→ Provided data:
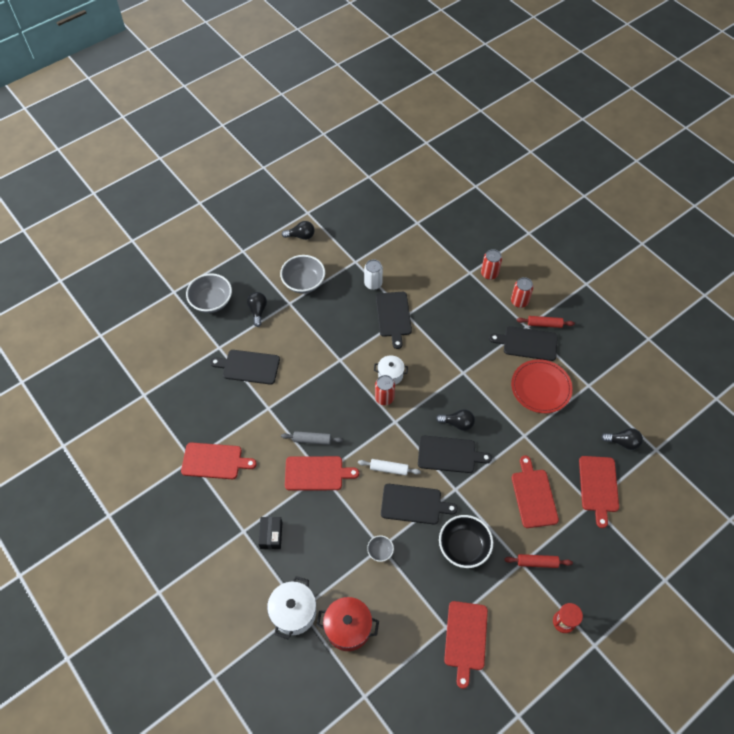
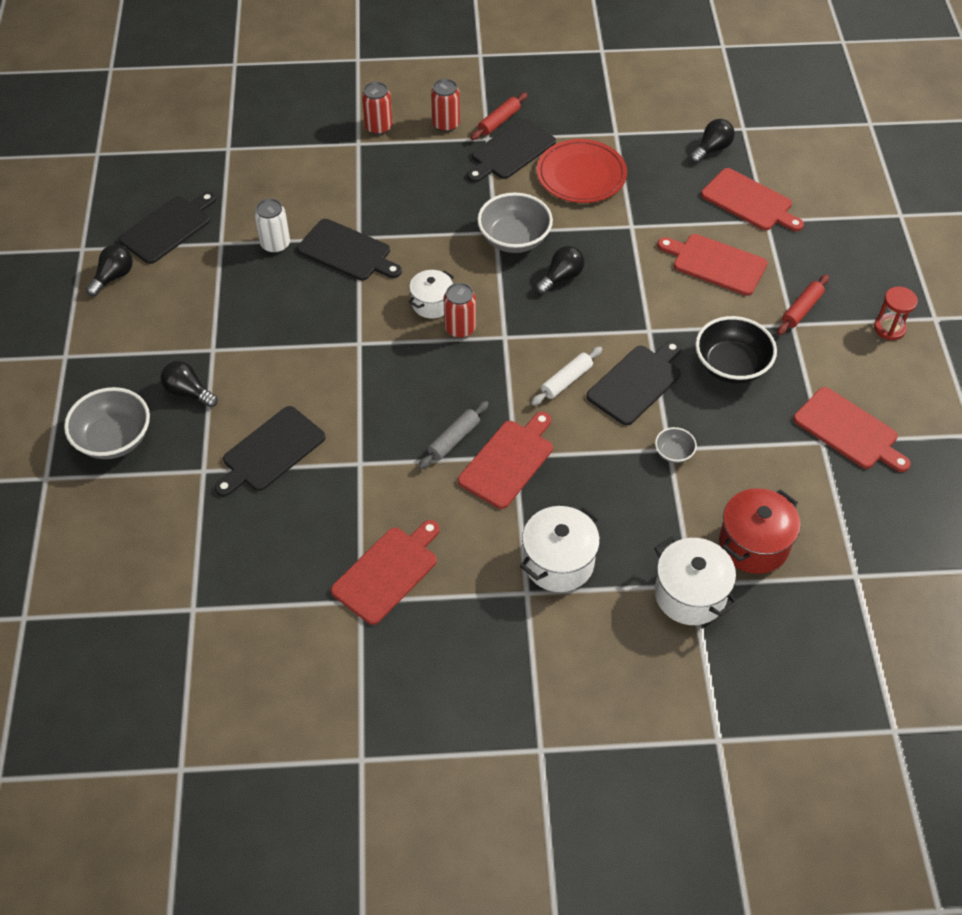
camera: 55 degrees left, 5 degrees down
black box [258,517,282,549] -> white pot [520,506,600,592]
grey bowl [280,255,325,293] -> grey bowl moved to [477,193,553,253]
black cutting board [418,436,492,473] -> black cutting board moved to [118,192,216,264]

→ Work request:
Check each line above for the string "moved" and show the ones that have it.

→ Response area:
grey bowl [280,255,325,293] -> grey bowl moved to [477,193,553,253]
black cutting board [418,436,492,473] -> black cutting board moved to [118,192,216,264]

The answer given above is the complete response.